◆ **THE TASK**:
Give a verbatim copy of the lines below, minus the pictures.

Records from a collection

————

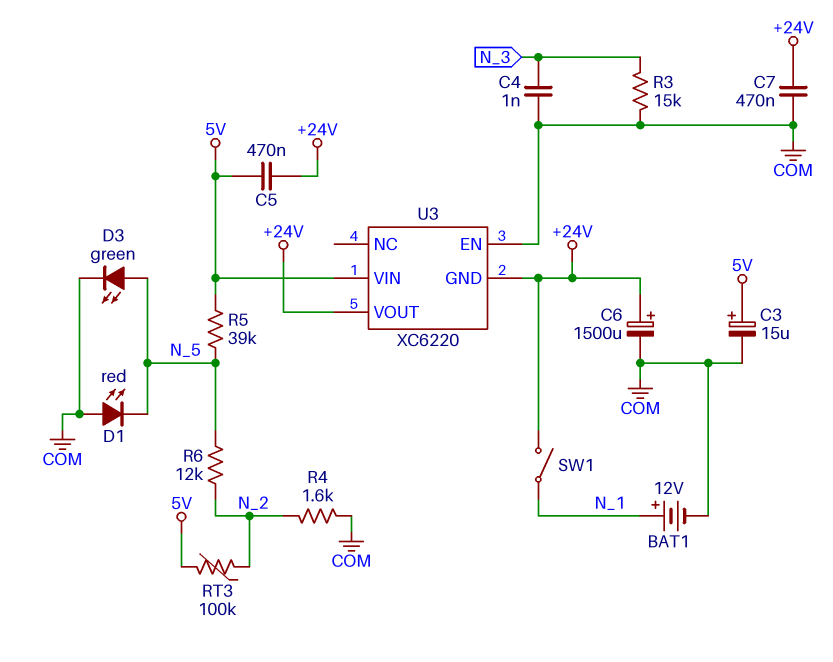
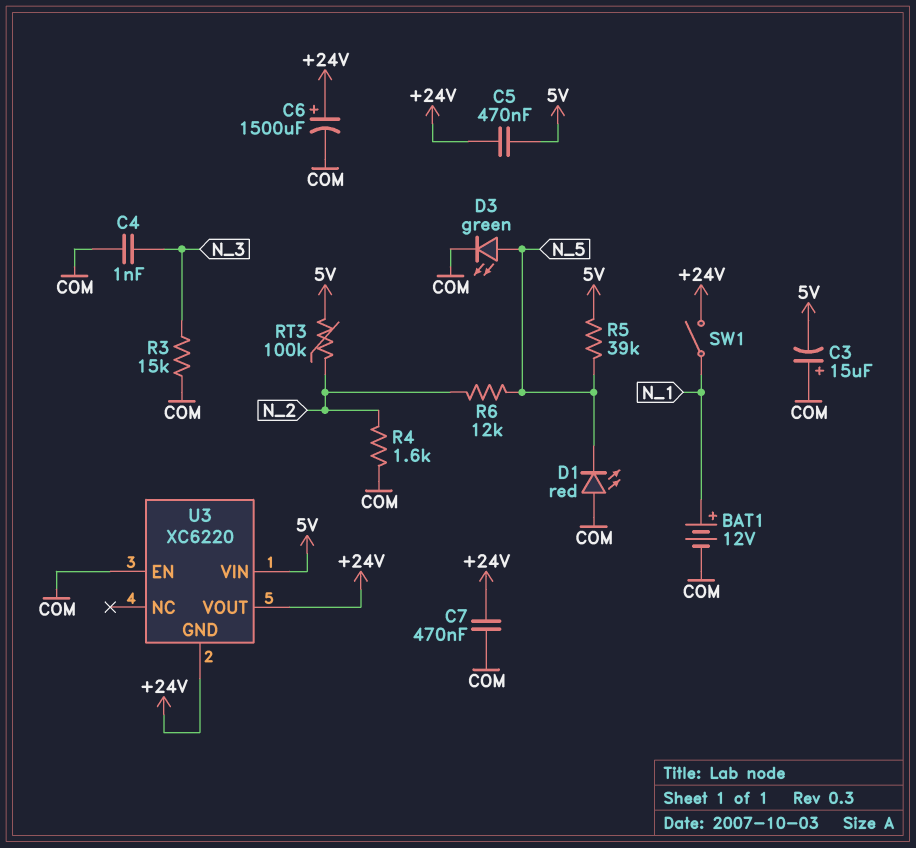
C3: 15uF (plus 5V, minus COM) -> 15uF (plus COM, minus 5V)

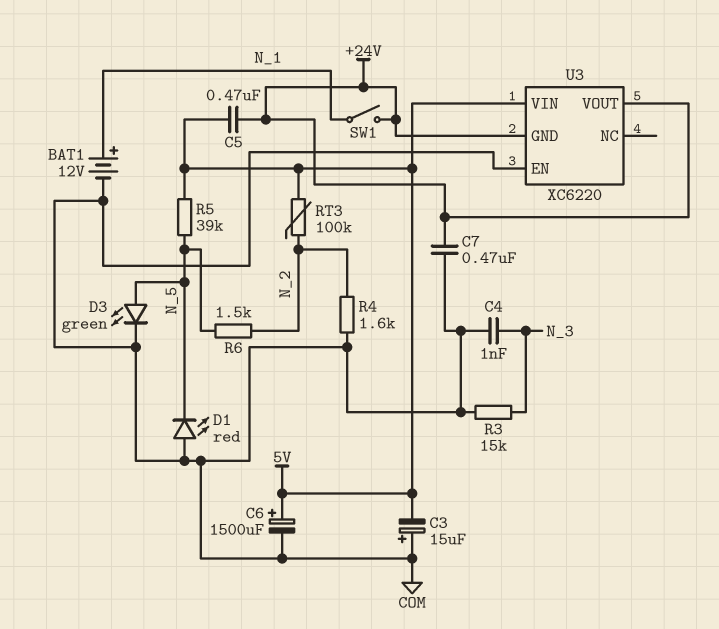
C6: 1500uF (plus +24V, minus COM) -> 1500uF (plus 5V, minus COM)
R6: 12k (N_2, N_5) -> 1.5k (N_2, N_5)

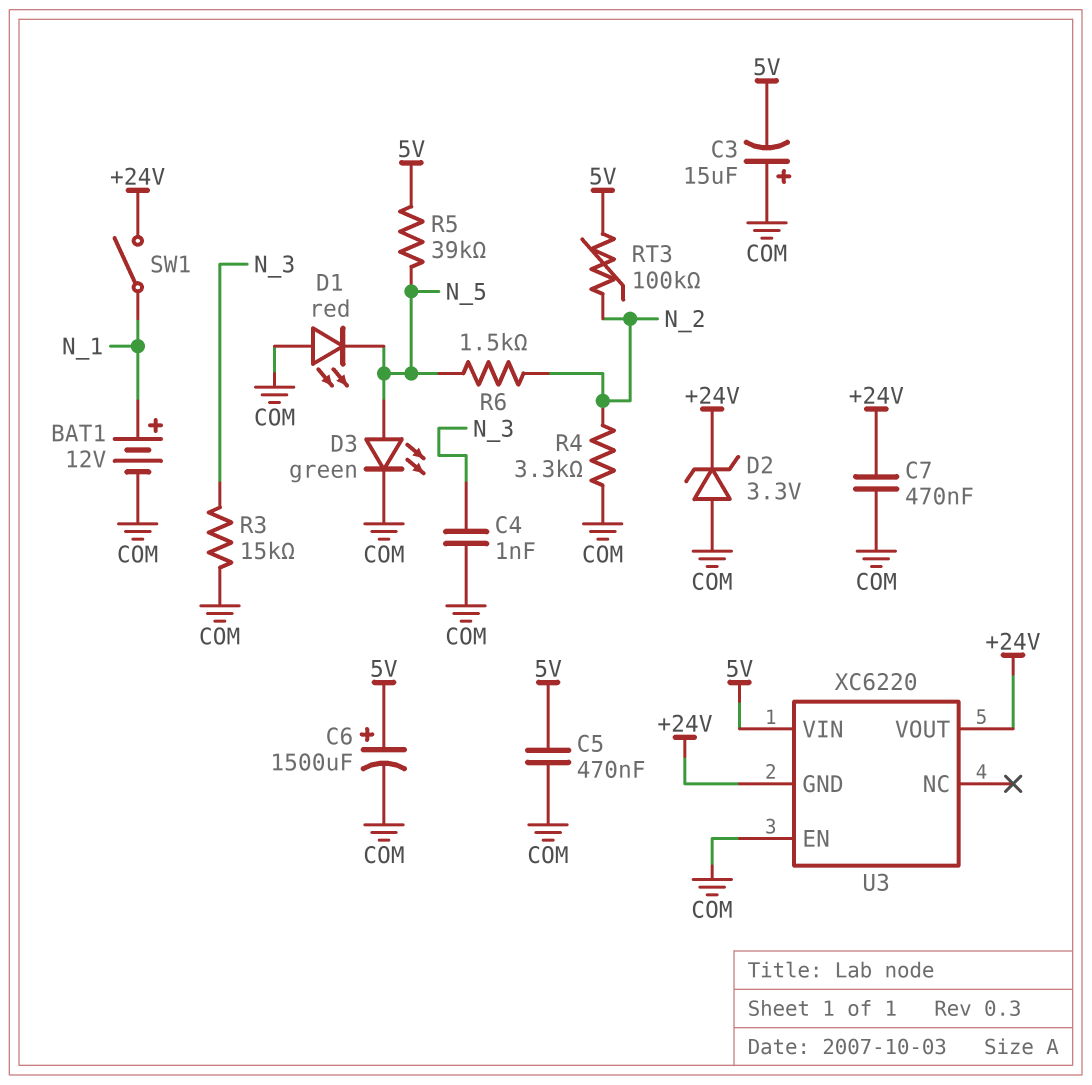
C5: 470nF (+24V, 5V) -> 470nF (5V, COM)
D2: none -> zener 3.3V (A COM, K +24V)
R4: 1.6k (COM, N_2) -> 3.3k (COM, N_2)

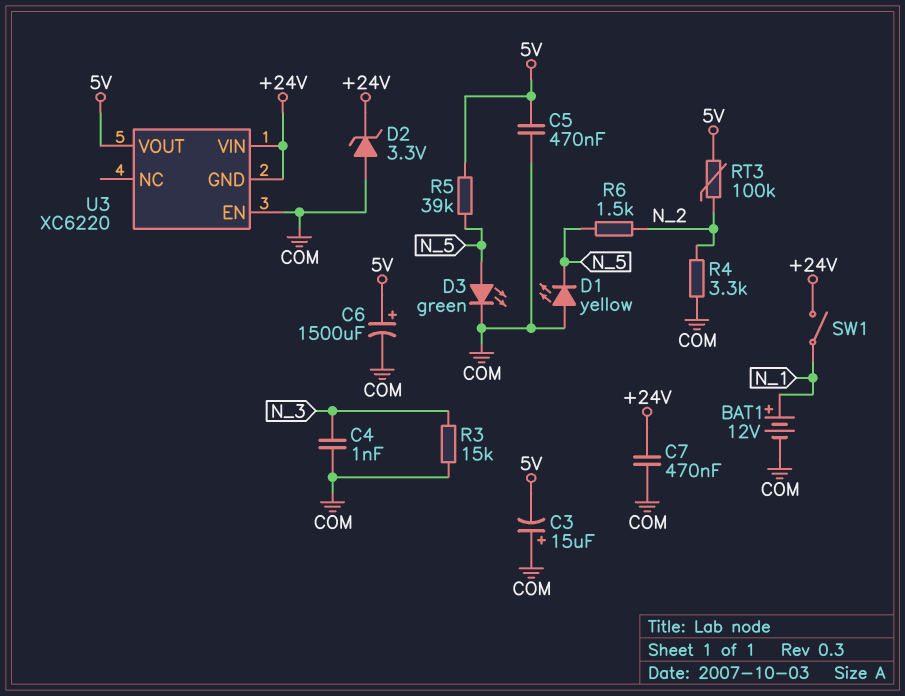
D1: LED red (A COM, K N_5) -> LED yellow (A COM, K N_5)
U3 pin VIN: 5V -> +24V
U3 pin VOUT: +24V -> 5V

————

◆ **SOLVED PROBLEM**:
C3: 15uF (plus 5V, minus COM) -> 15uF (plus COM, minus 5V)

C6: 1500uF (plus +24V, minus COM) -> 1500uF (plus 5V, minus COM)
R6: 12k (N_2, N_5) -> 1.5k (N_2, N_5)

C5: 470nF (+24V, 5V) -> 470nF (5V, COM)
D2: none -> zener 3.3V (A COM, K +24V)
R4: 1.6k (COM, N_2) -> 3.3k (COM, N_2)

D1: LED red (A COM, K N_5) -> LED yellow (A COM, K N_5)
U3 pin VIN: 5V -> +24V
U3 pin VOUT: +24V -> 5V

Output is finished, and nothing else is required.